◆ Coordinate-based object records

---*---

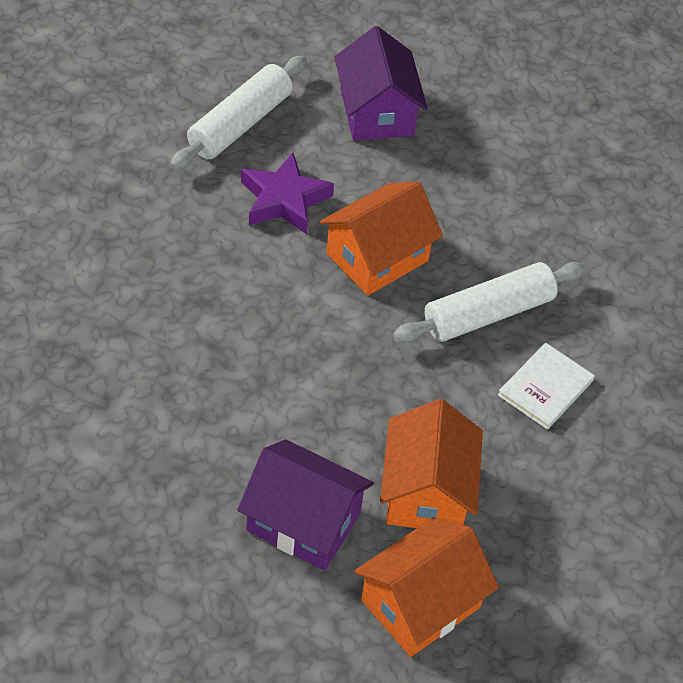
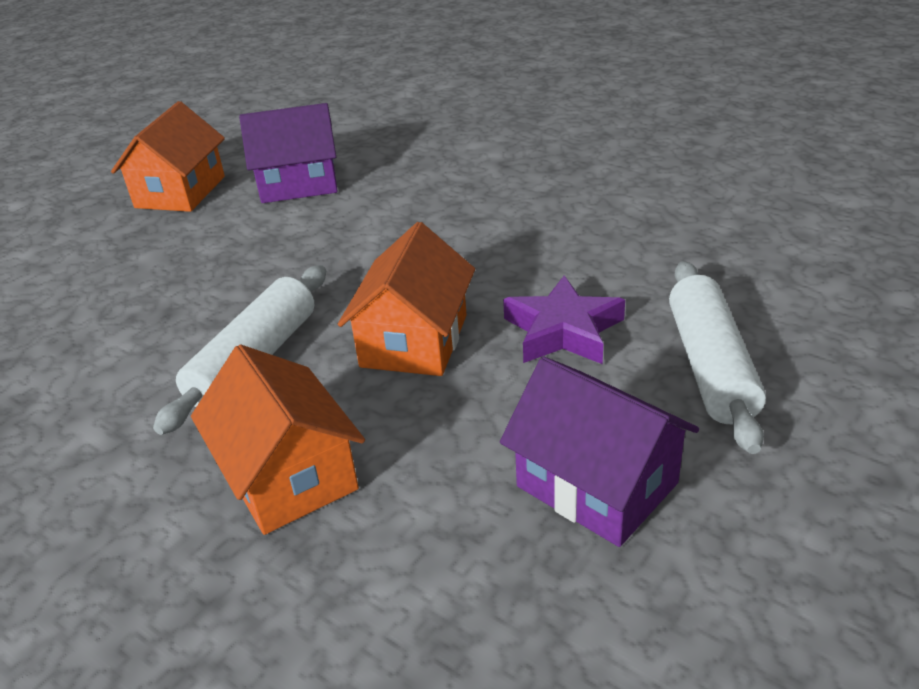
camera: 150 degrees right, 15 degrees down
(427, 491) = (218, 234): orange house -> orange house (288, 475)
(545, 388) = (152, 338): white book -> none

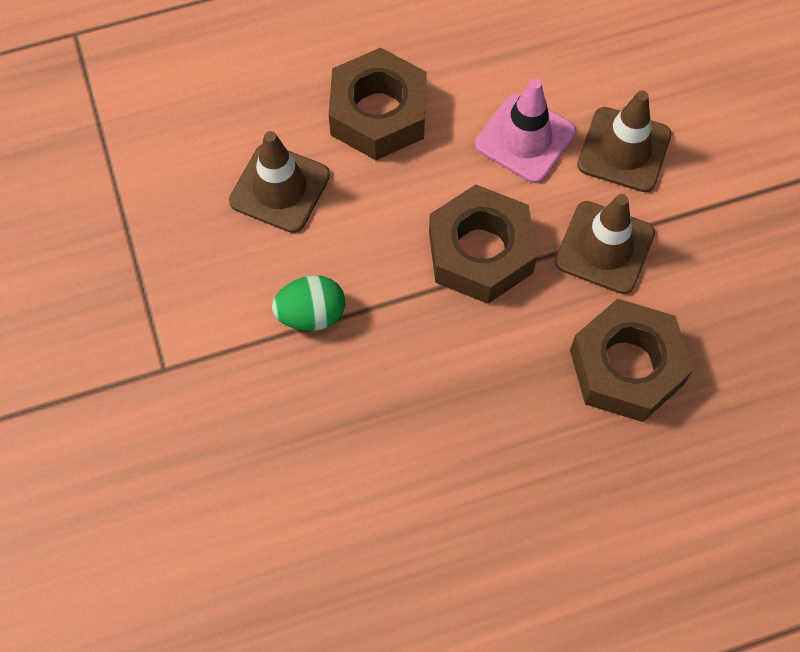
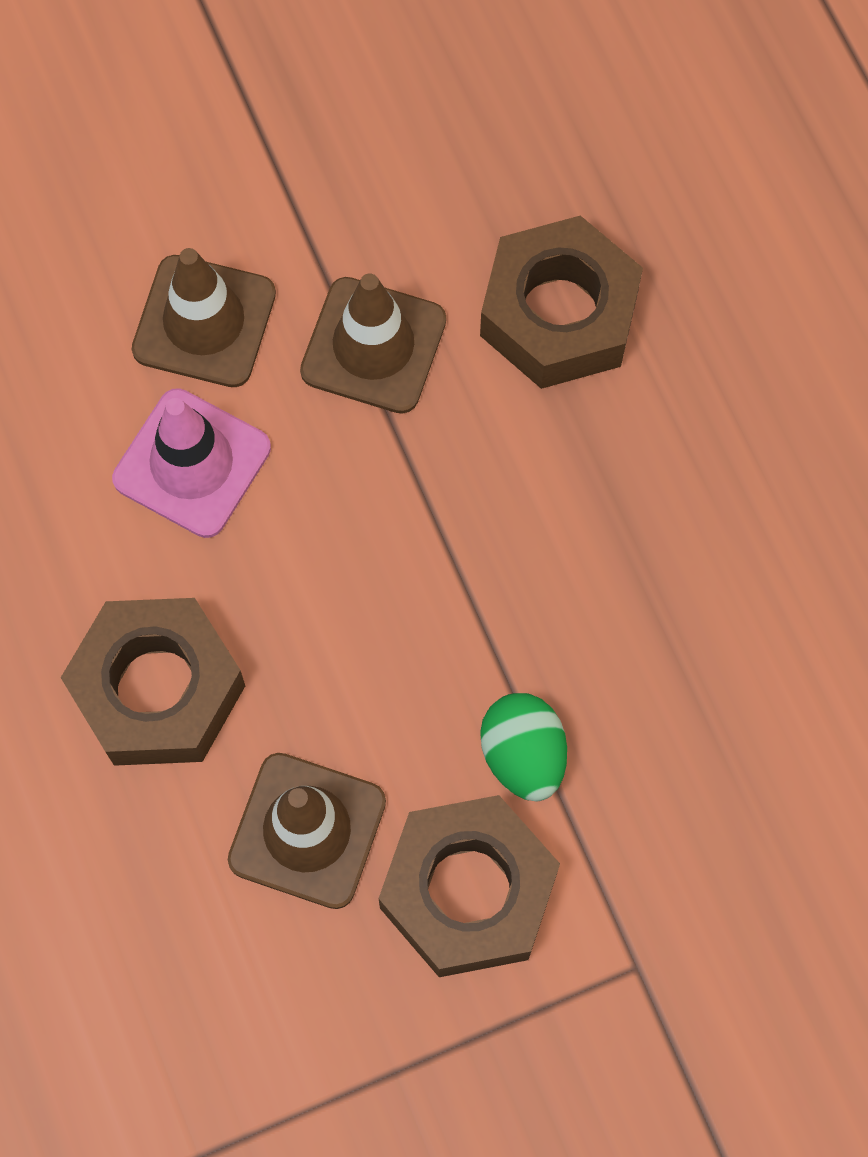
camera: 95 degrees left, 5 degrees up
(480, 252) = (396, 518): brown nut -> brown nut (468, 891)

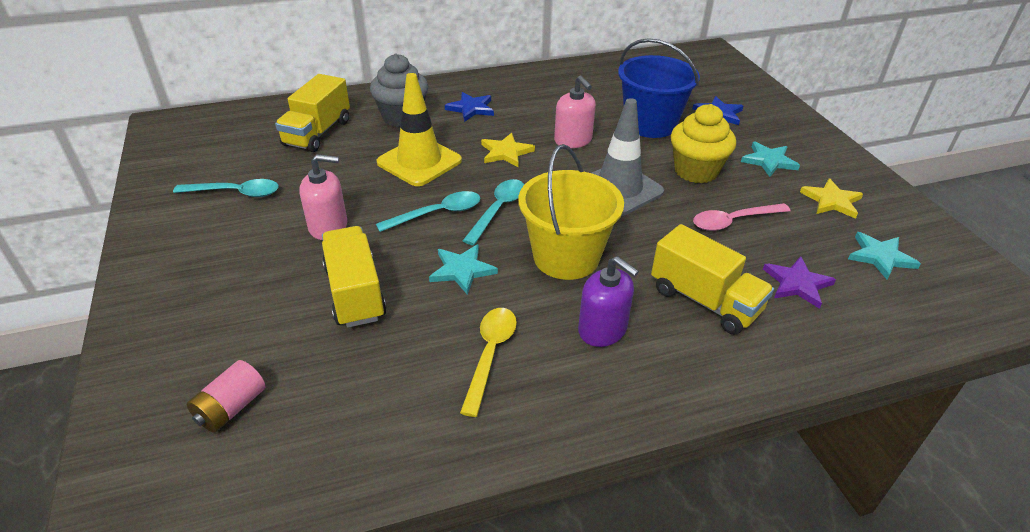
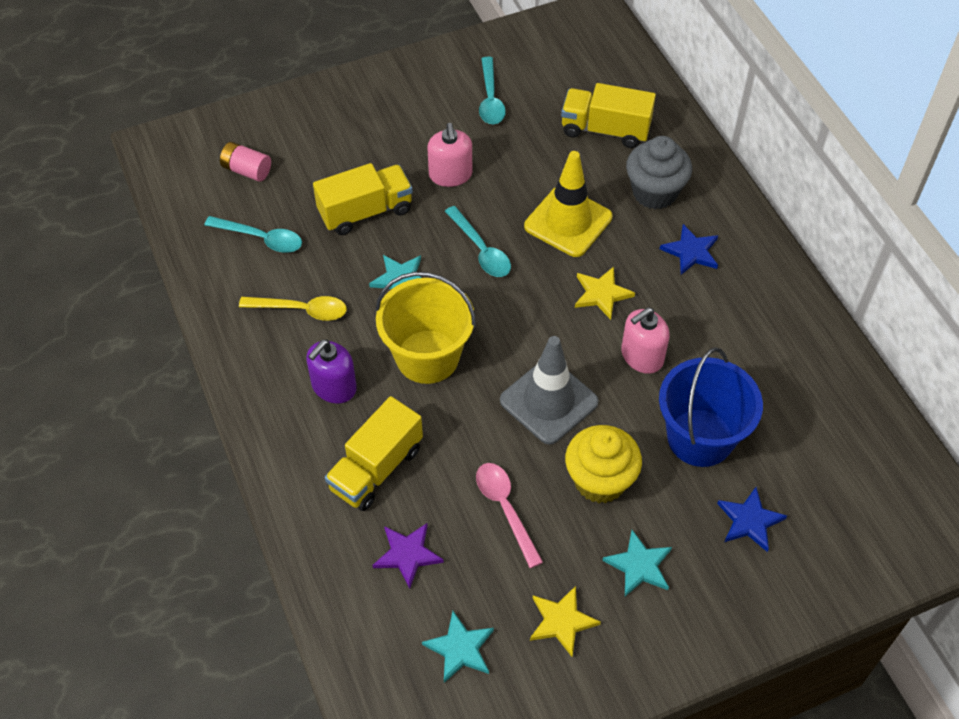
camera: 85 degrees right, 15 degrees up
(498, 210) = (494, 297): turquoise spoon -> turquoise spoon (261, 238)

---*---

◆ The task
When the word "right" occurs in a line above, list that line.

◆ Exercise response
camera: 150 degrees right, 15 degrees down
camera: 85 degrees right, 15 degrees up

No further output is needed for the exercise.